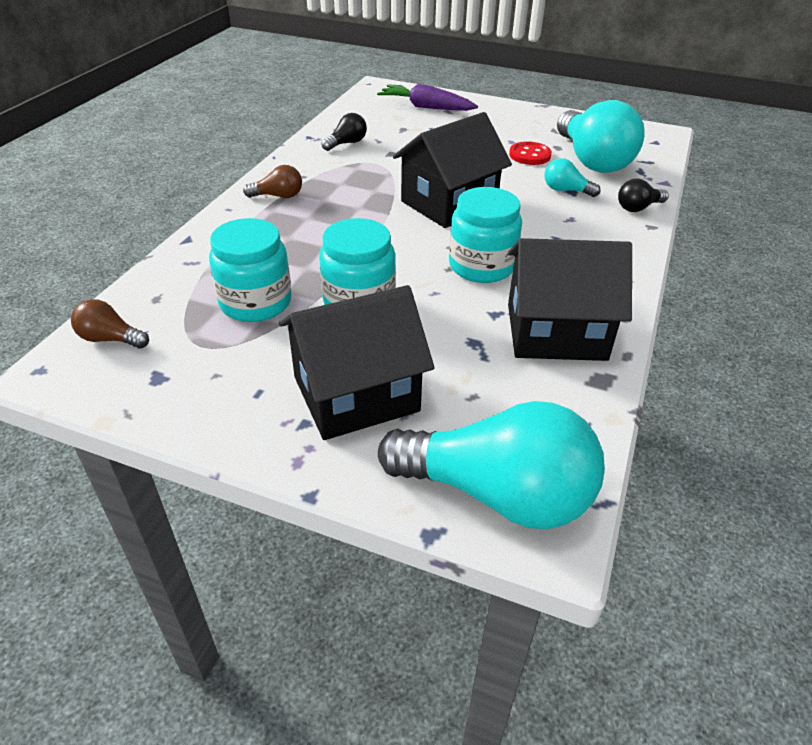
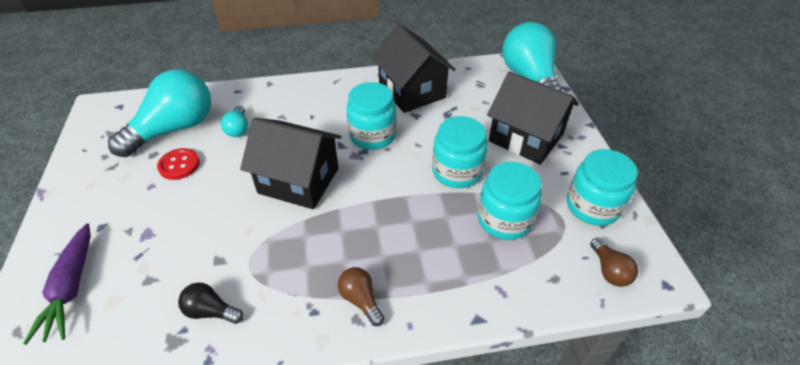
camera: 120 degrees left, 5 degrees up
black light bulb [618,178,669,212] -> none
none -> turquoise jar [567,149,638,226]

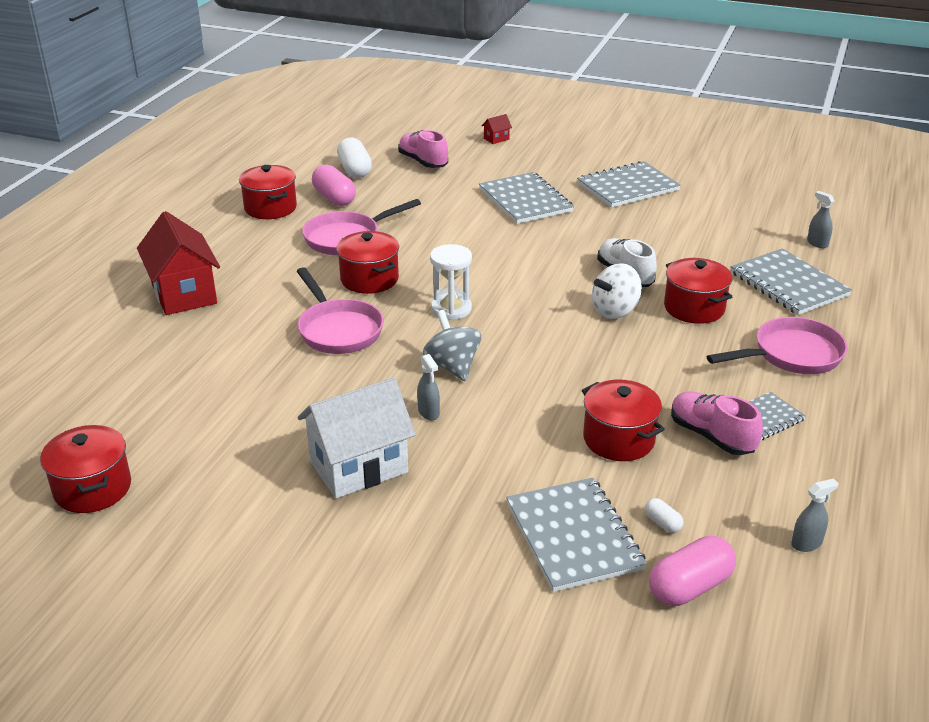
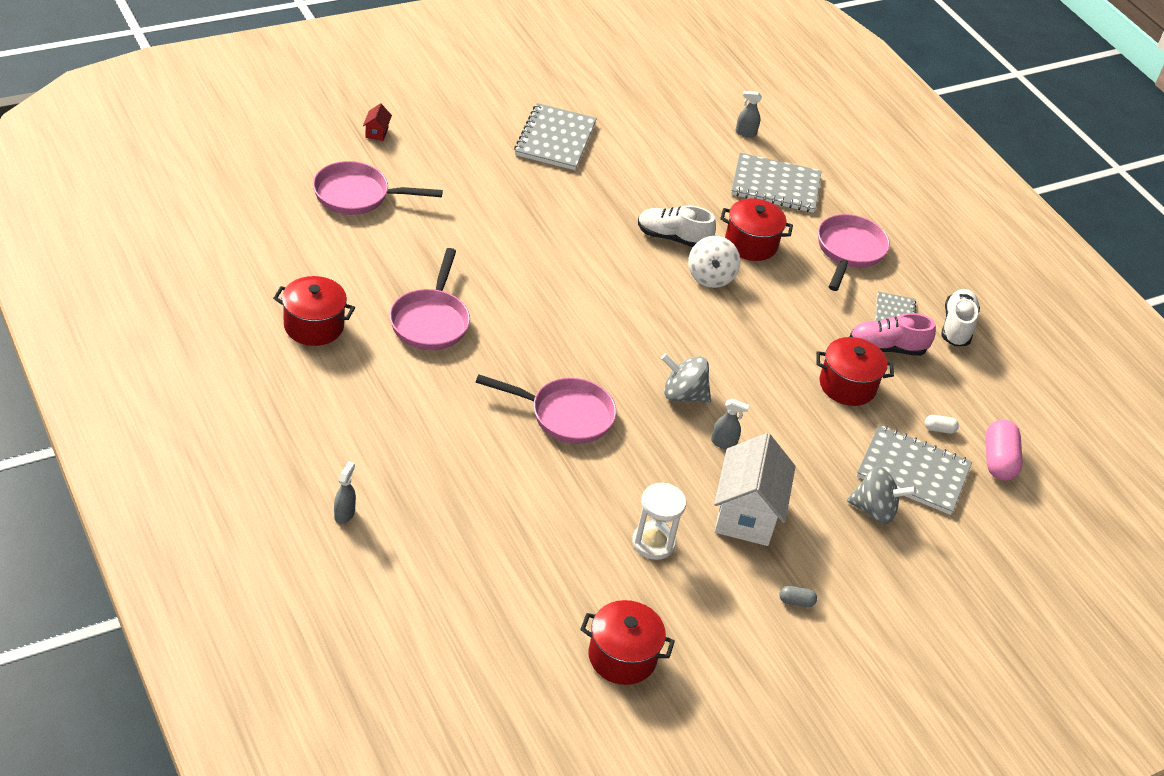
camera: 55 degrees left, 10 degrees up
red house [137,211,220,315] -> none
pink capsule [312,164,356,206] -> none
red pot [336,231,399,294] -> none
white capsule [337,137,372,178] -> none
pink shoe [398,130,448,168] -> pink pan [313,161,443,215]
white hourglass [430,244,472,320] -> white hourglass moved to [632,483,686,560]
grey notebook [479,172,574,224] -> none
grey spray bottle [791,478,839,552] -> grey spray bottle moved to [334,461,356,524]
none -> grey capsule [779,586,817,607]
none -> grey spinning top [847,466,917,524]
none -> white shoe [941,289,980,346]

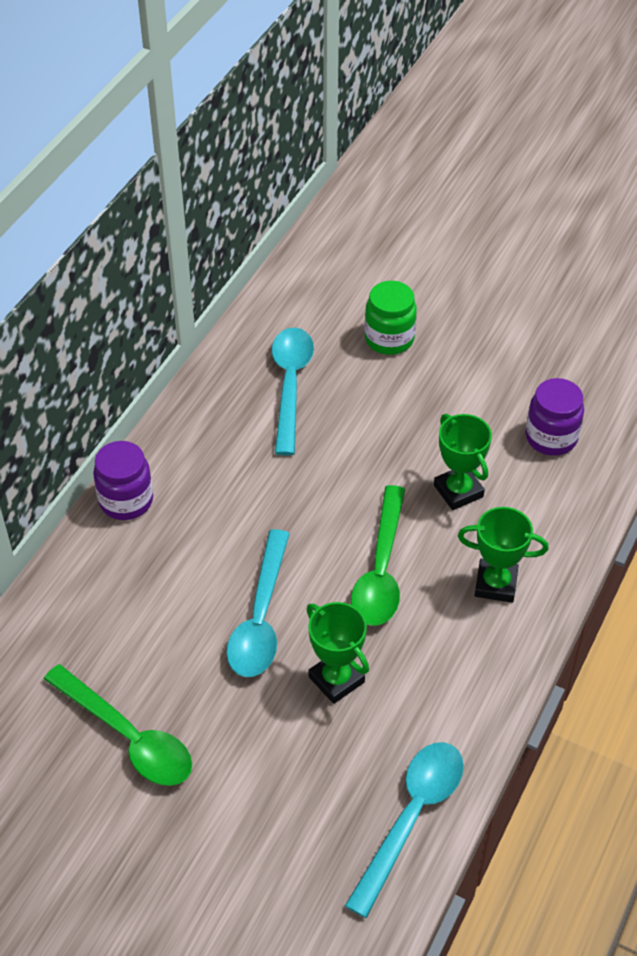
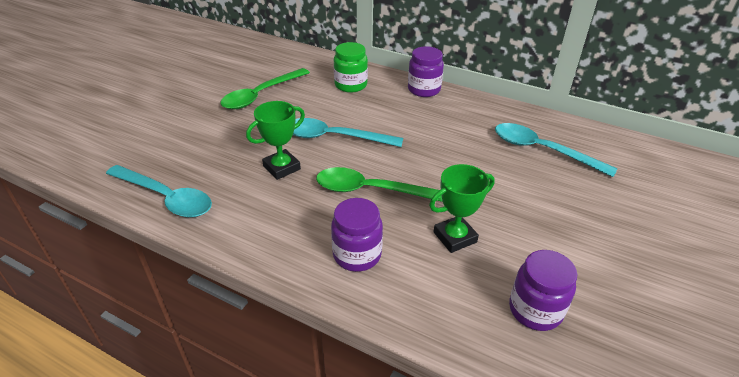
camera: 90 degrees right, 10 degrees down
turquoise spoon [272,327,314,455] -> turquoise spoon turned 150 degrees counterclockwise [495,123,618,177]
green jar [365,281,417,355] -> green jar moved to [334,42,368,93]
green trophy [458,507,549,603] -> purple jar [331,198,383,272]

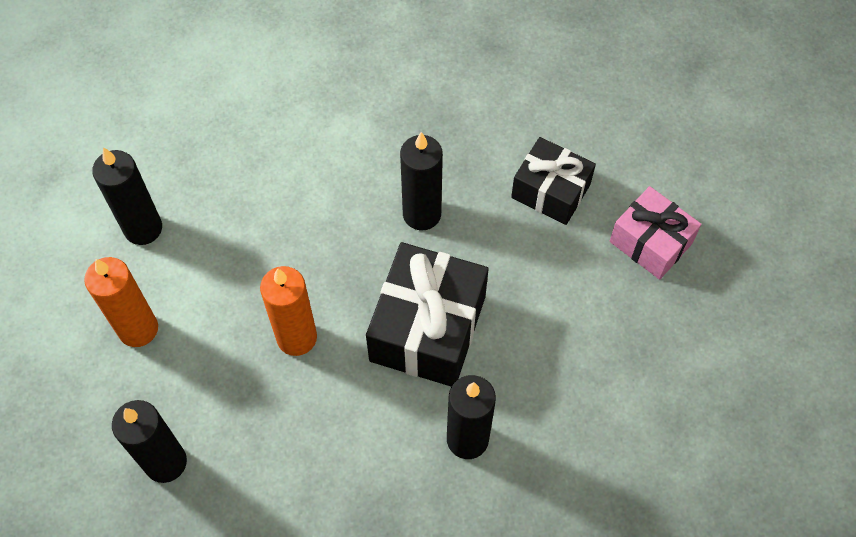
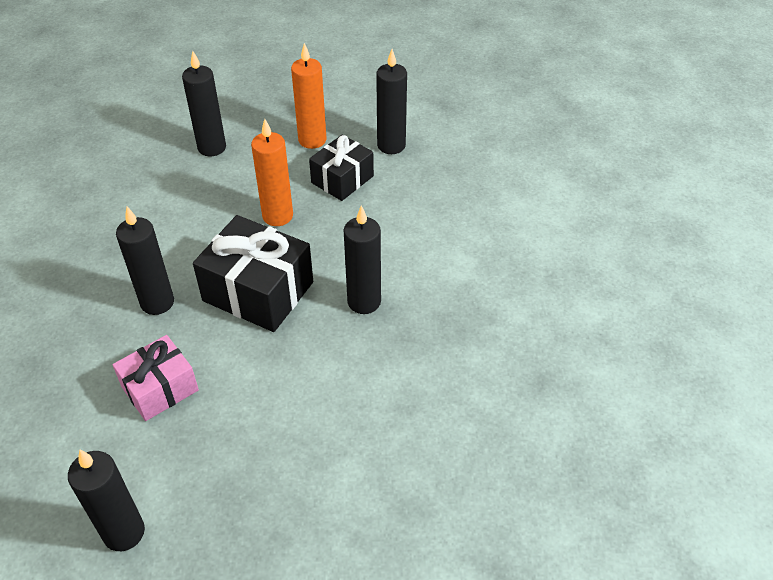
camera: 100 degrees right, 15 degrees down
black gift [511,137,596,225] -> black gift moved to [309,135,374,201]
pink gift [610,186,701,280] -> pink gift moved to [112,335,199,421]
none -> black candle [68,449,145,551]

....................

→ Problem to solve
Set down each of the records precisely, leaving any pictures behind.

→ Answer to the exercise
camera: 120 degrees left, 5 degrees up
black light bulb [618,178,669,212] -> none
none -> turquoise jar [567,149,638,226]

camera: 55 degrees left, 10 degrees up
red house [137,211,220,315] -> none
pink capsule [312,164,356,206] -> none
red pot [336,231,399,294] -> none
white capsule [337,137,372,178] -> none
pink shoe [398,130,448,168] -> pink pan [313,161,443,215]
white hourglass [430,244,472,320] -> white hourglass moved to [632,483,686,560]
grey notebook [479,172,574,224] -> none
grey spray bottle [791,478,839,552] -> grey spray bottle moved to [334,461,356,524]
none -> grey capsule [779,586,817,607]
none -> grey spinning top [847,466,917,524]
none -> white shoe [941,289,980,346]

camera: 90 degrees right, 10 degrees down
turquoise spoon [272,327,314,455] -> turquoise spoon turned 150 degrees counterclockwise [495,123,618,177]
green jar [365,281,417,355] -> green jar moved to [334,42,368,93]
green trophy [458,507,549,603] -> purple jar [331,198,383,272]

camera: 100 degrees right, 15 degrees down
black gift [511,137,596,225] -> black gift moved to [309,135,374,201]
pink gift [610,186,701,280] -> pink gift moved to [112,335,199,421]
none -> black candle [68,449,145,551]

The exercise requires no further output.